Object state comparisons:
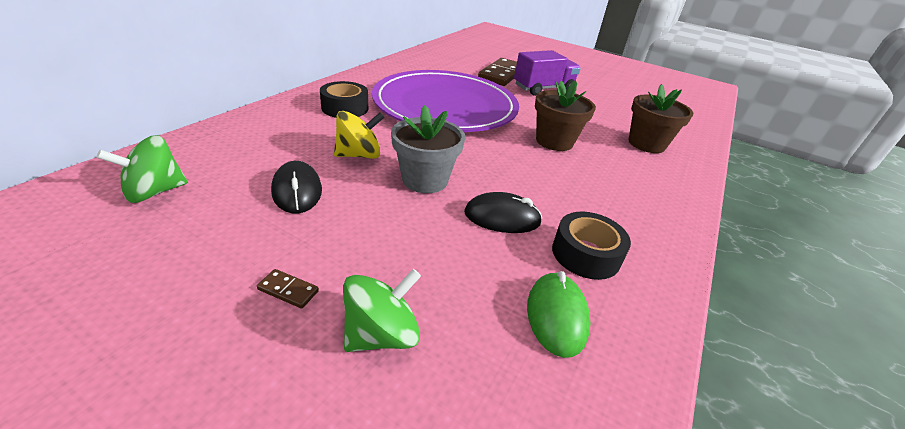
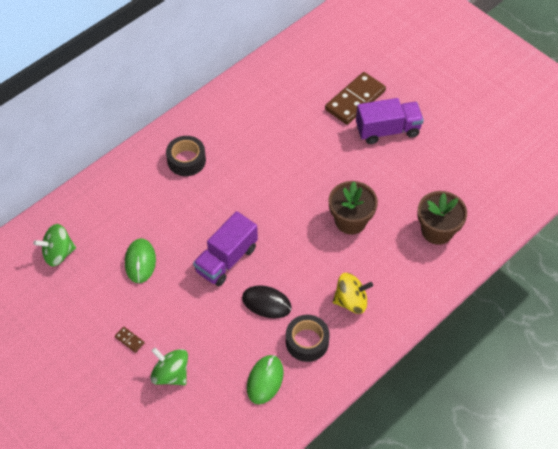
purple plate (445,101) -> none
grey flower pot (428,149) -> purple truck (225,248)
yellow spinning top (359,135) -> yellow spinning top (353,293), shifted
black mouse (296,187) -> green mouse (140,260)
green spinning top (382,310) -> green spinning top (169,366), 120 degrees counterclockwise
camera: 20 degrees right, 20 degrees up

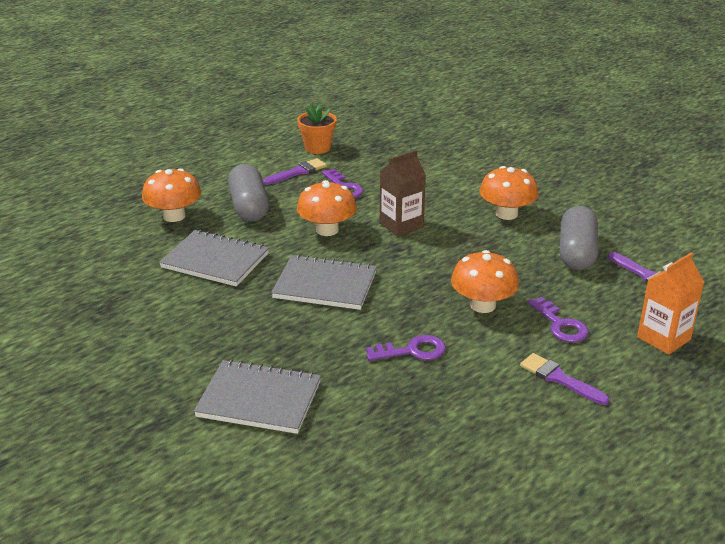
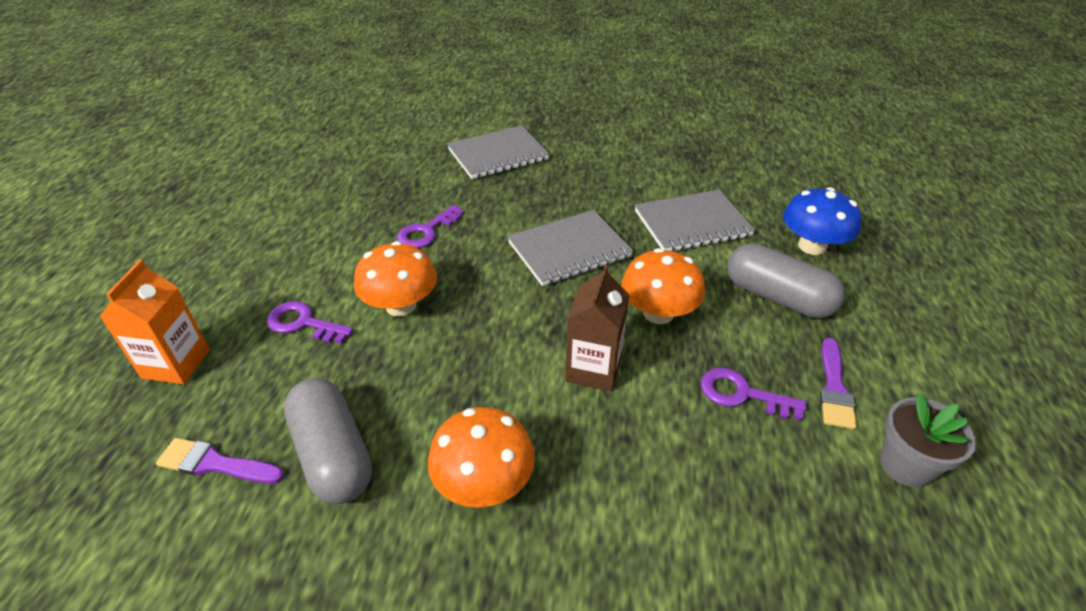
orange flower pot (317,129) -> grey flower pot (928,440)
orange mushroom (171,195) -> blue mushroom (822,221)
purple brush (564,379) -> none
camera: 140 degrees right, 10 degrees up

## The problem
Set down only the lines from the line with "orange mushroom (171,195)" through the last line of the data above, keeping both the first and the last.

## Solved exercise
orange mushroom (171,195) -> blue mushroom (822,221)
purple brush (564,379) -> none
camera: 140 degrees right, 10 degrees up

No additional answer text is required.